» WHAT IS ASKED:
Format the records below as a JSON list of strings, one string per line, skipping blank lines and leaving out the pictures.

» GIVEN ENTRIES:

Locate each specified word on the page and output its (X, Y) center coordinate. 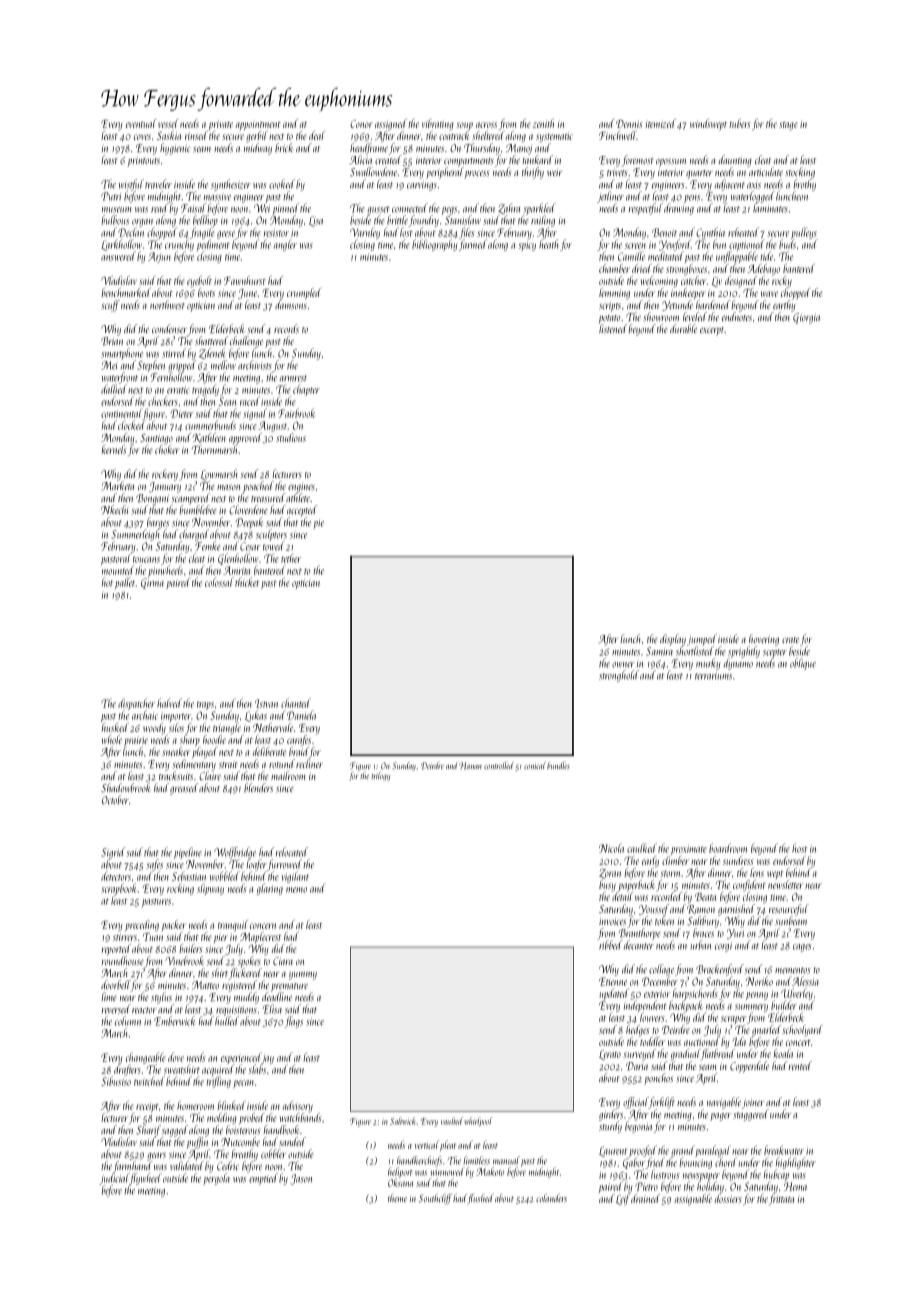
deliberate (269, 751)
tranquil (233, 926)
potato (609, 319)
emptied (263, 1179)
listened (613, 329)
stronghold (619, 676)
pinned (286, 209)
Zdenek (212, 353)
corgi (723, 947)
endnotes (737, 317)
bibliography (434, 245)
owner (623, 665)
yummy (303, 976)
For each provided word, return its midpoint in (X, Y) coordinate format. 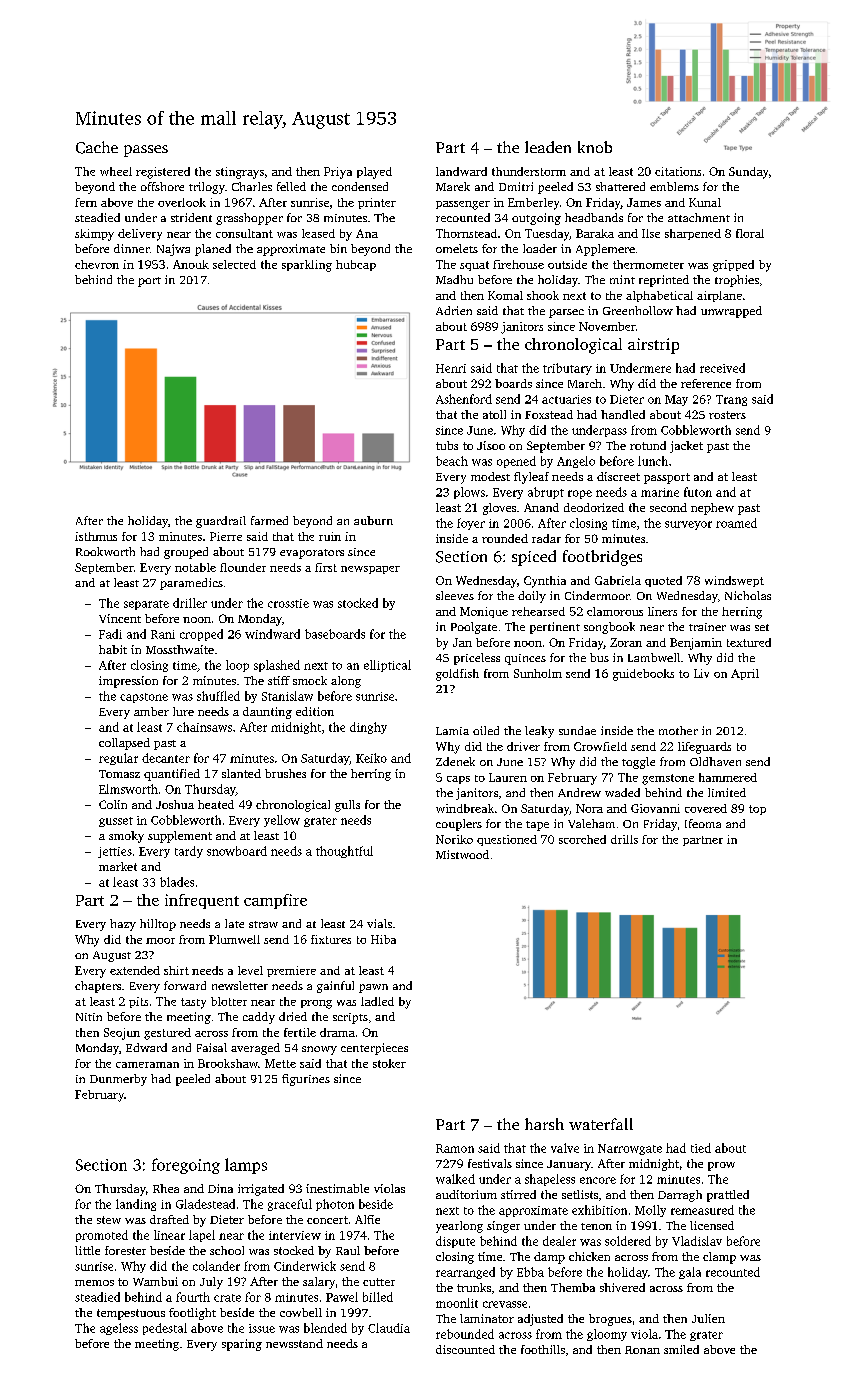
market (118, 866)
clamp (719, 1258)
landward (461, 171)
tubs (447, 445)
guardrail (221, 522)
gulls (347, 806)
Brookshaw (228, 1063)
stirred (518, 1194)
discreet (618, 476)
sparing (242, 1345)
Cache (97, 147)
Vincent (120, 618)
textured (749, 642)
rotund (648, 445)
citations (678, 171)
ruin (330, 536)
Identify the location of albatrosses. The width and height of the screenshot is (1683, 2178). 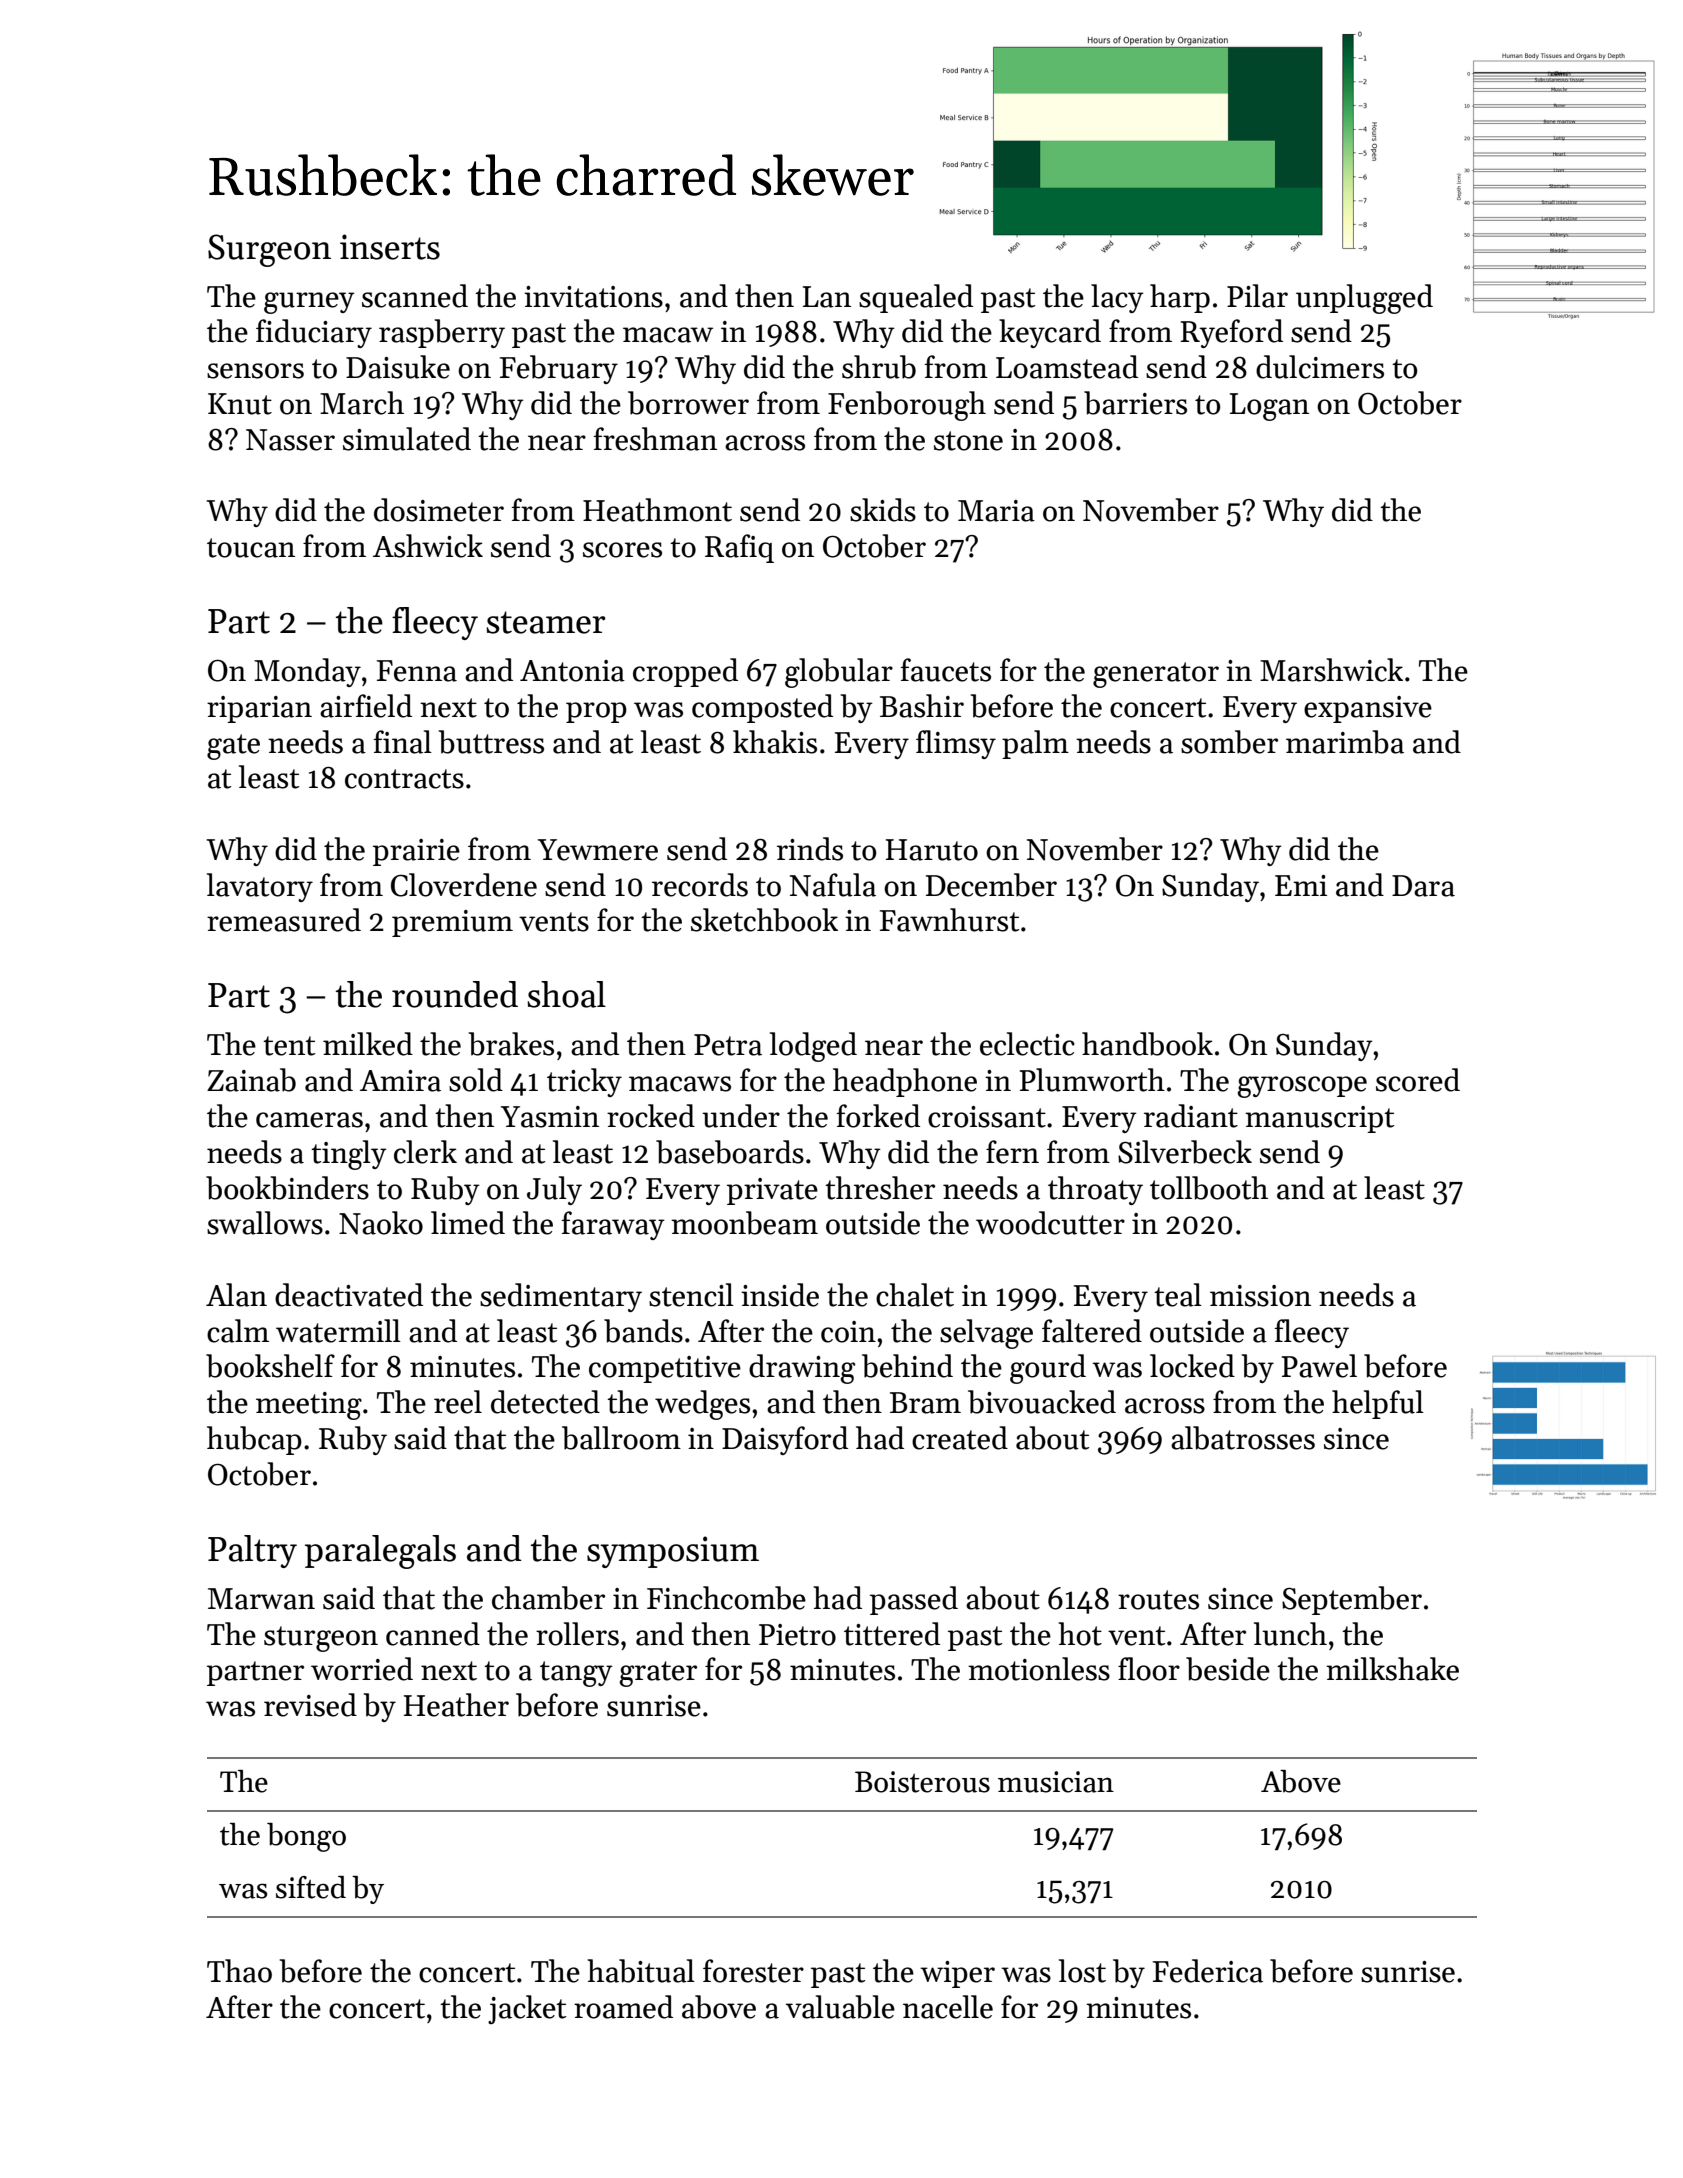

» SOLUTION TO THE PROBLEM:
[
  "Locate each specified word on the page and output its (X, Y) center coordinate. ",
  "deliberate (269, 751)",
  "tranquil (233, 926)",
  "potato (609, 319)",
  "emptied (263, 1179)",
  "listened (613, 329)",
  "stronghold (619, 676)",
  "pinned (286, 209)",
  "Zdenek (212, 353)",
  "corgi (723, 947)",
  "endnotes (737, 317)",
  "bibliography (434, 245)",
  "owner (623, 665)",
  "yummy (303, 976)",
  "For each provided word, return its midpoint in (X, Y) coordinate format. ",
  "market (118, 866)",
  "clamp (719, 1258)",
  "landward (461, 171)",
  "tubs (447, 445)",
  "guardrail (221, 522)",
  "gulls (347, 806)",
  "Brookshaw (228, 1063)",
  "stirred (518, 1194)",
  "discreet (618, 476)",
  "sparing (242, 1345)",
  "Cache (97, 147)",
  "Vincent (120, 618)",
  "textured (749, 642)",
  "rotund (648, 445)",
  "citations (678, 171)",
  "ruin (330, 536)",
  "Identify the location of albatrosses. The width and height of the screenshot is (1683, 2178). "
]